[TASK ITEM]
Omit the pictures while printing every entry below exactly as given.

[PROVIDED MATERIAL]
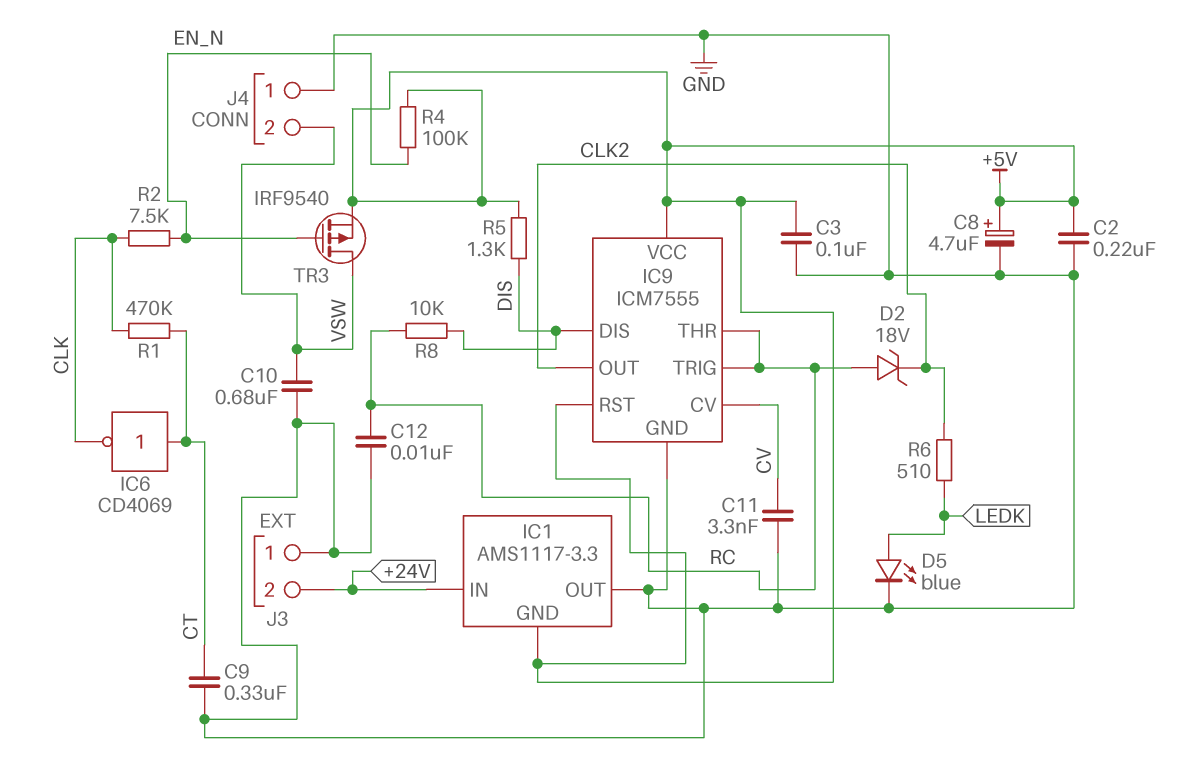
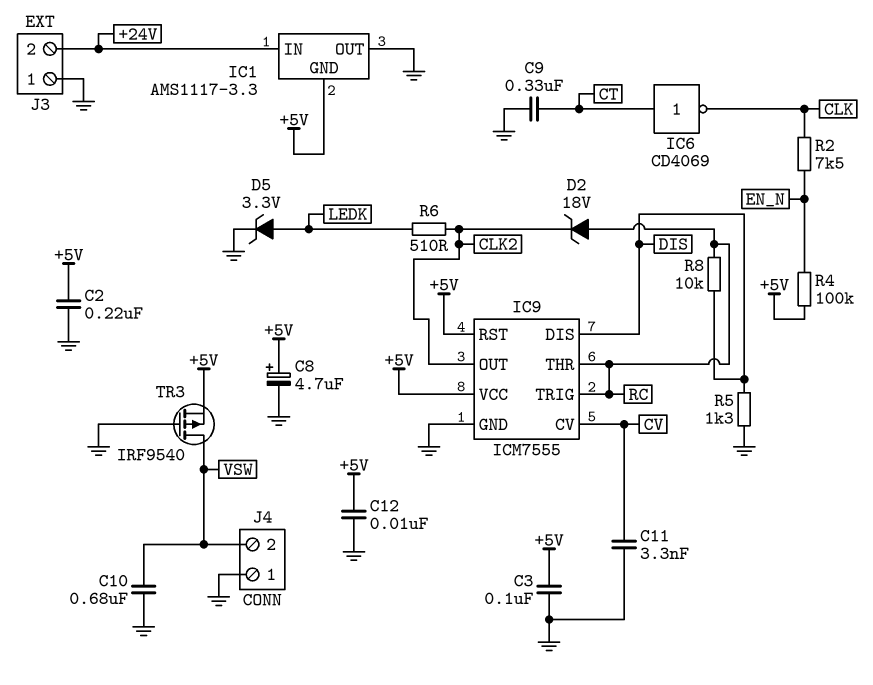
C12: 10nF (GND, RC) -> 10nF (+5V, GND)
D5: LED blue (A LEDK, K GND) -> zener 3.3V (A LEDK, K GND)
R1: 470k (CLK, CT) -> none
R5: 1.3k (+5V, DIS) -> 1.3k (DIS, GND)
TR3: PMOS IRF9540 (G EN_N, D VSW, S +5V) -> PMOS IRF9540 (G GND, D VSW, S +5V)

[RESULT FOR THIS TASK]
C12: 10nF (GND, RC) -> 10nF (+5V, GND)
D5: LED blue (A LEDK, K GND) -> zener 3.3V (A LEDK, K GND)
R1: 470k (CLK, CT) -> none
R5: 1.3k (+5V, DIS) -> 1.3k (DIS, GND)
TR3: PMOS IRF9540 (G EN_N, D VSW, S +5V) -> PMOS IRF9540 (G GND, D VSW, S +5V)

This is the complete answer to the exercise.